--- Dataset records ---
****************************************
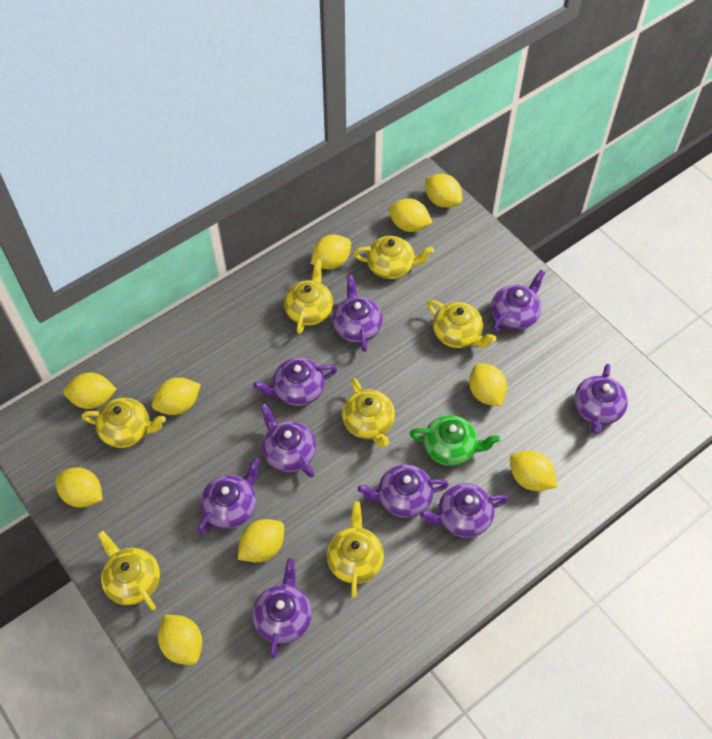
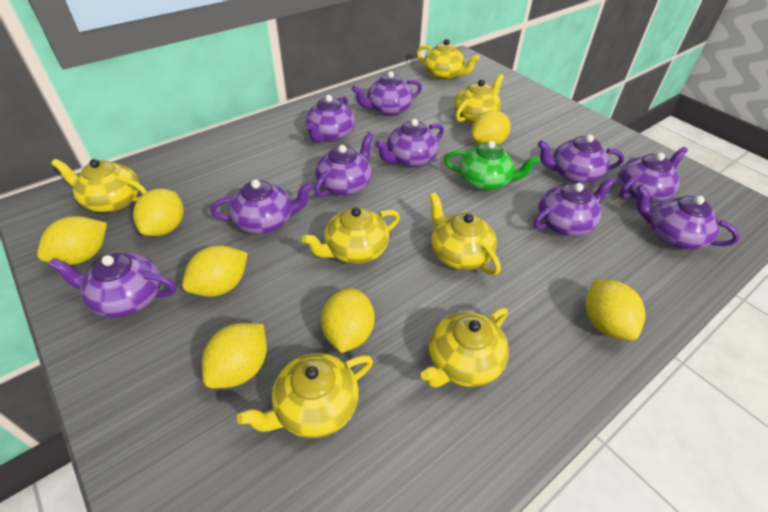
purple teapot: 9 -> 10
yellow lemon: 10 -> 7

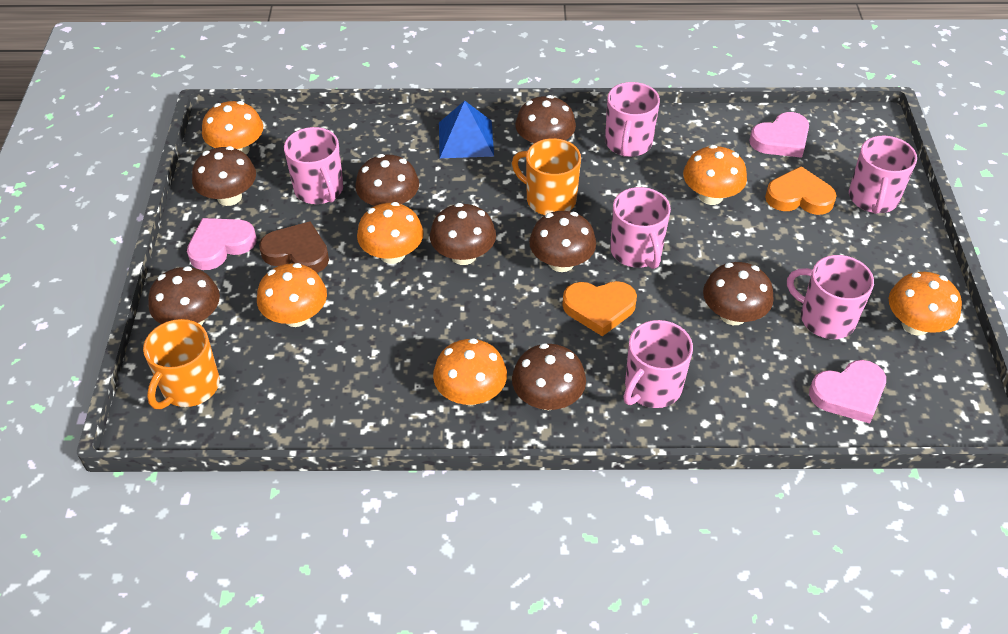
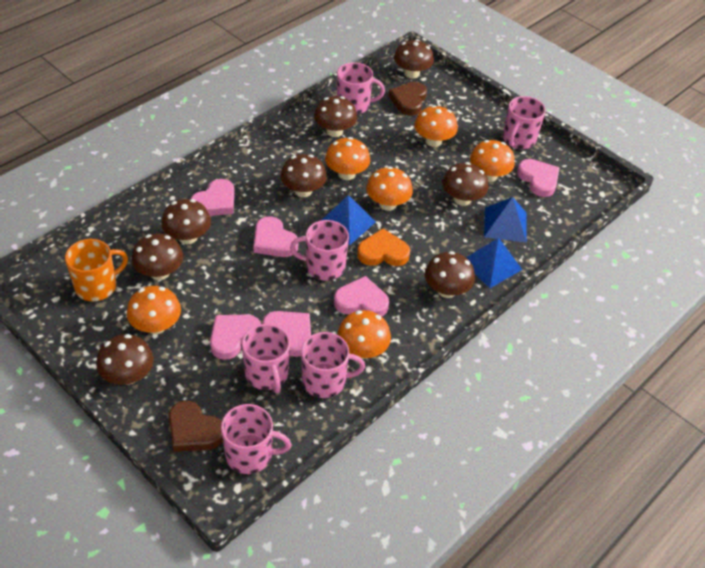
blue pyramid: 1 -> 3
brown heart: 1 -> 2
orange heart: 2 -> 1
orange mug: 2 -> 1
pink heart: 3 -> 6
****************************************
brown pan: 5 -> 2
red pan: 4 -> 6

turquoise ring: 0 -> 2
****************************************
--- Problem details ---
Output, from the data above, the lines from the line with "brown heart: 1 -> 2" to the line with "pink heart: 3 -> 6" exactly as they stand, both ends included and nothing else.

--- Solution to this exercise ---
brown heart: 1 -> 2
orange heart: 2 -> 1
orange mug: 2 -> 1
pink heart: 3 -> 6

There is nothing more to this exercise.